═══ RECORDS SUPPLIED ═══
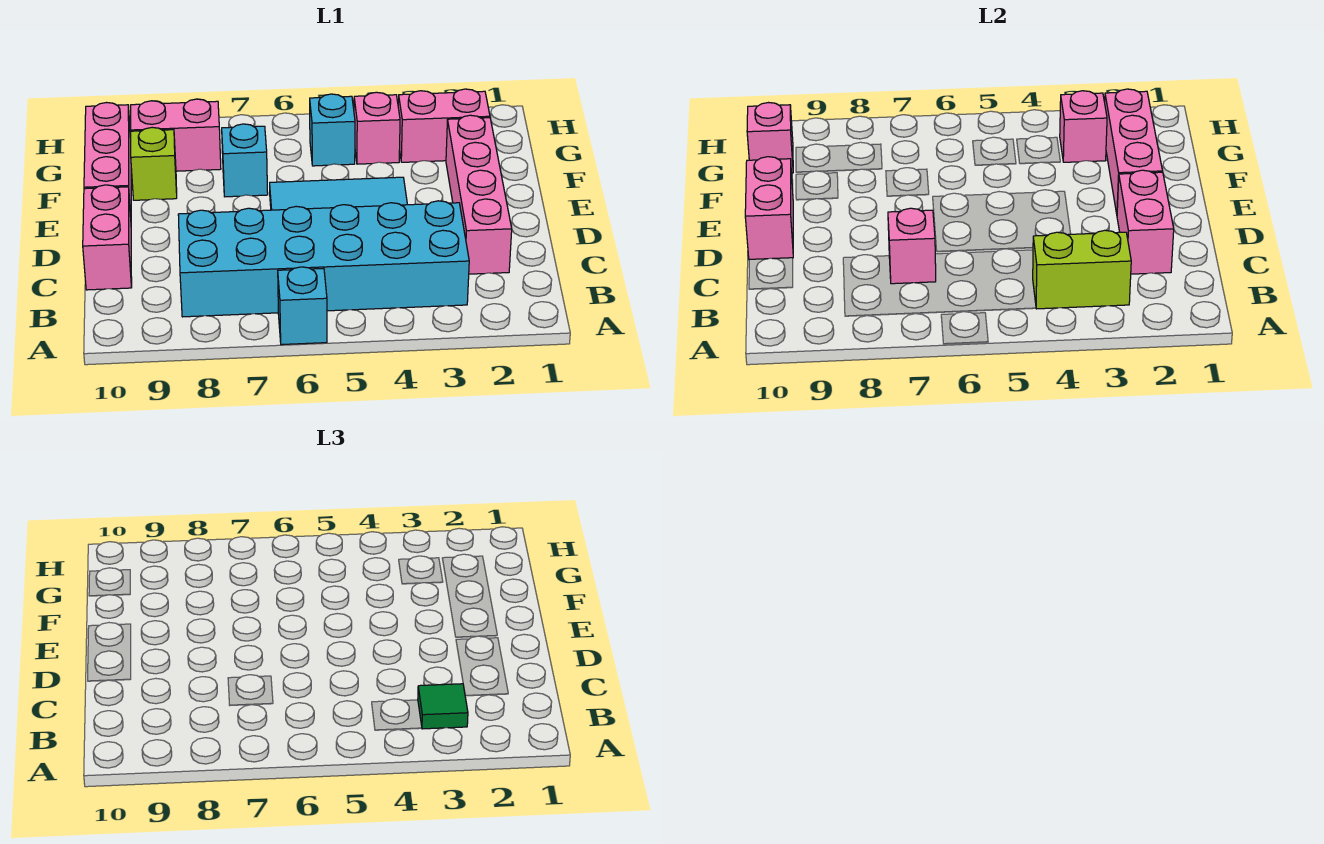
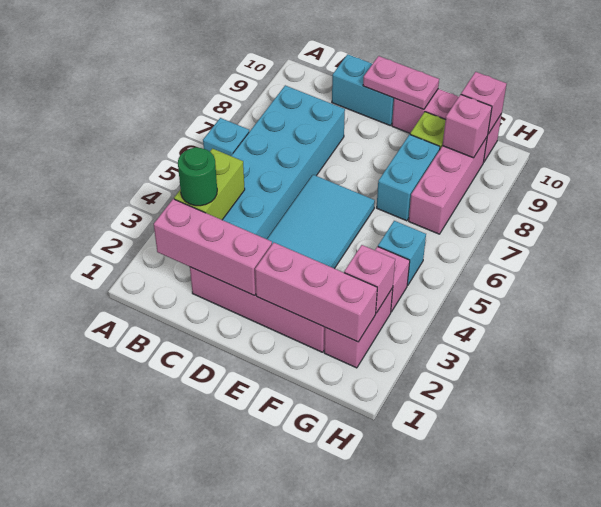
green tile B3 level 3 -> green round brick B3 level 3
pink brick C2:D2 level 2 -> pink brick B2:D2 level 2
pink brick C7 level 2 -> pink brick G9 level 2
pink brick C10:D10 level 1 -> cyan brick C10:D10 level 1
pink brick D10:E10 level 2 -> pink plate D10:E10 level 2
cyan brick F7 level 1 -> cyan brick F7:F8 level 1
pink brick G8:G9 level 1 -> pink brick G7:G9 level 1

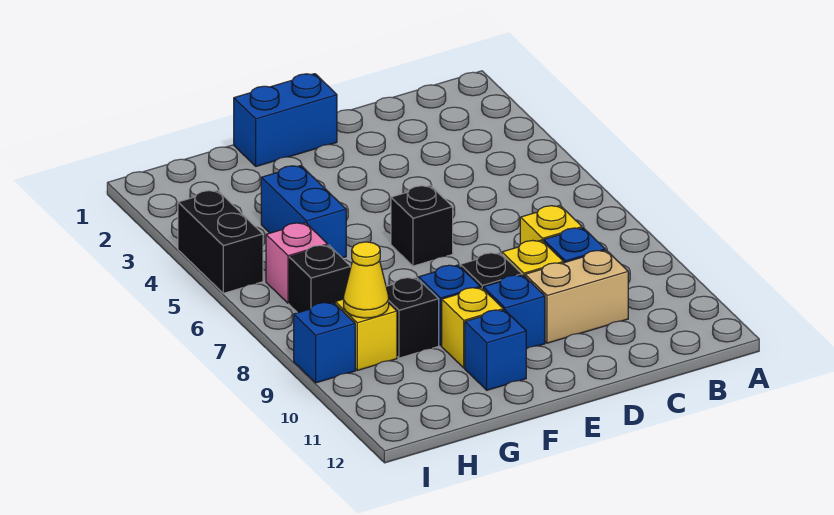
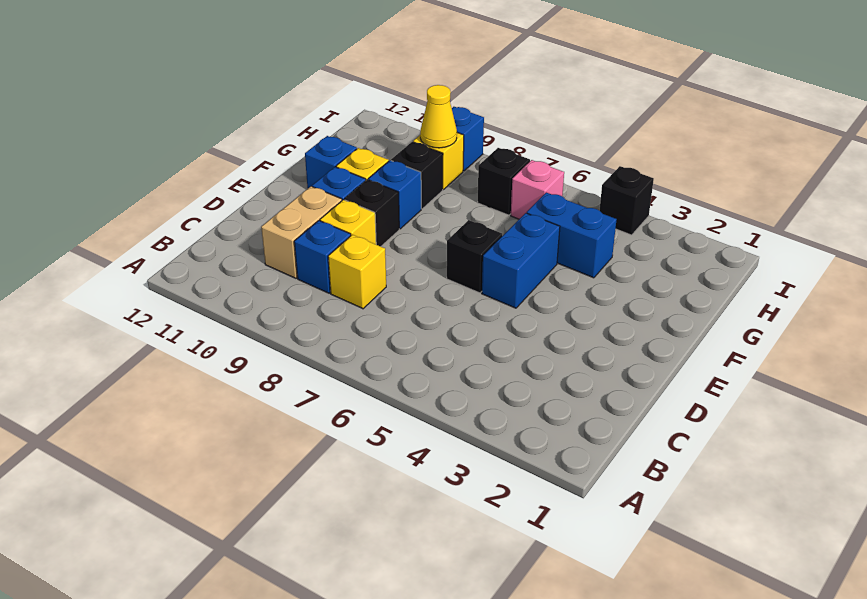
blue brick E1:F1 level 1 -> blue brick E5:F5 level 1
black brick I4:I5 level 1 -> black brick I4 level 1

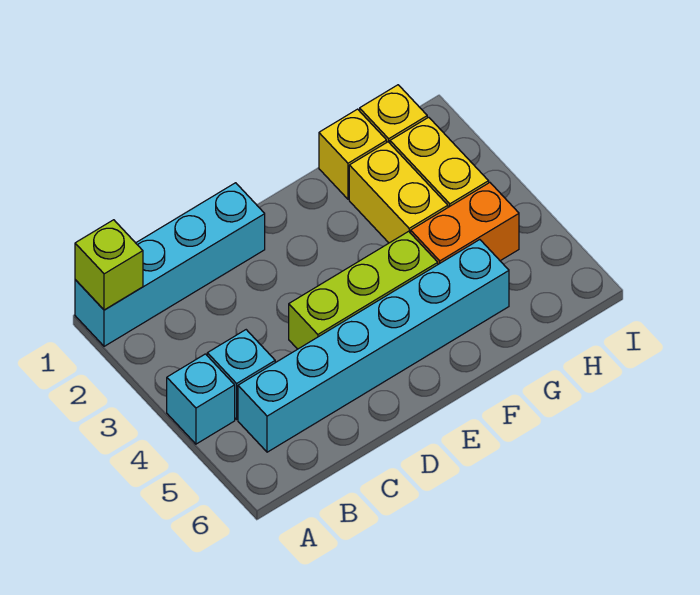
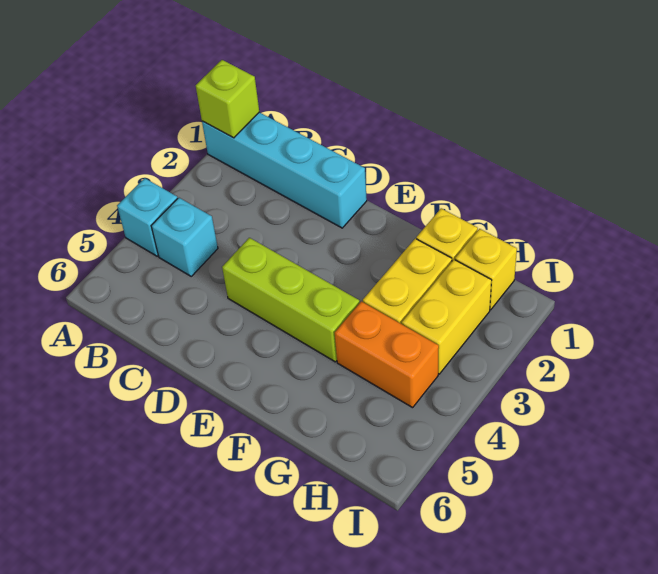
cyan brick B5:G5 level 1 -> none

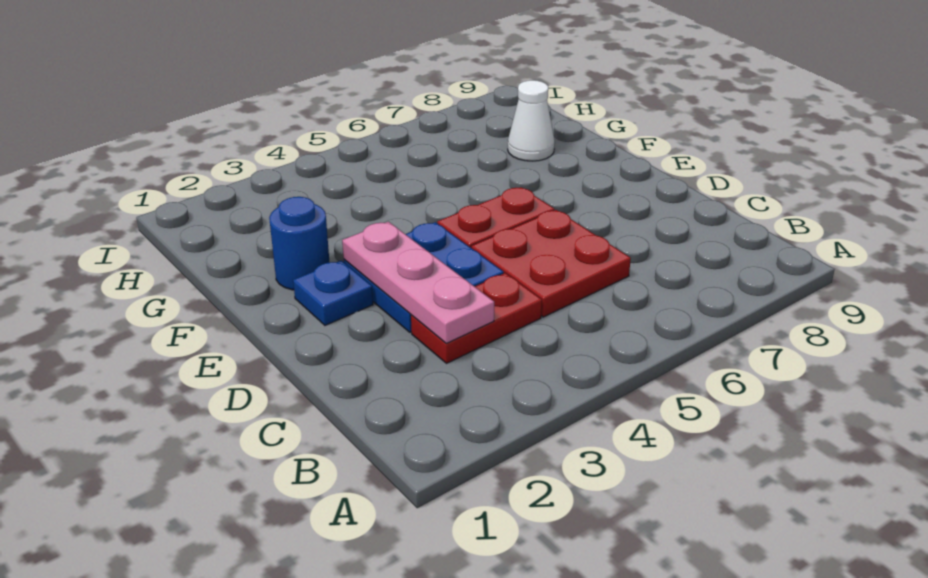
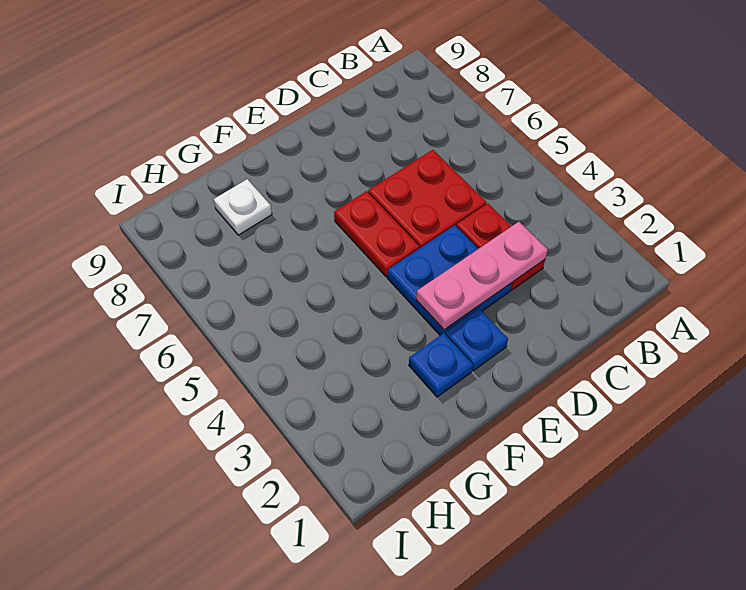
blue round brick F2 level 1 -> blue plate F2 level 1
white cone G8 level 1 -> white plate G8 level 1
═══
WHAT TO WORK ON »
Work out how many lines in the entries contain the string "pink", then reply with that number and nothing more.

ANSWER SECTION »
5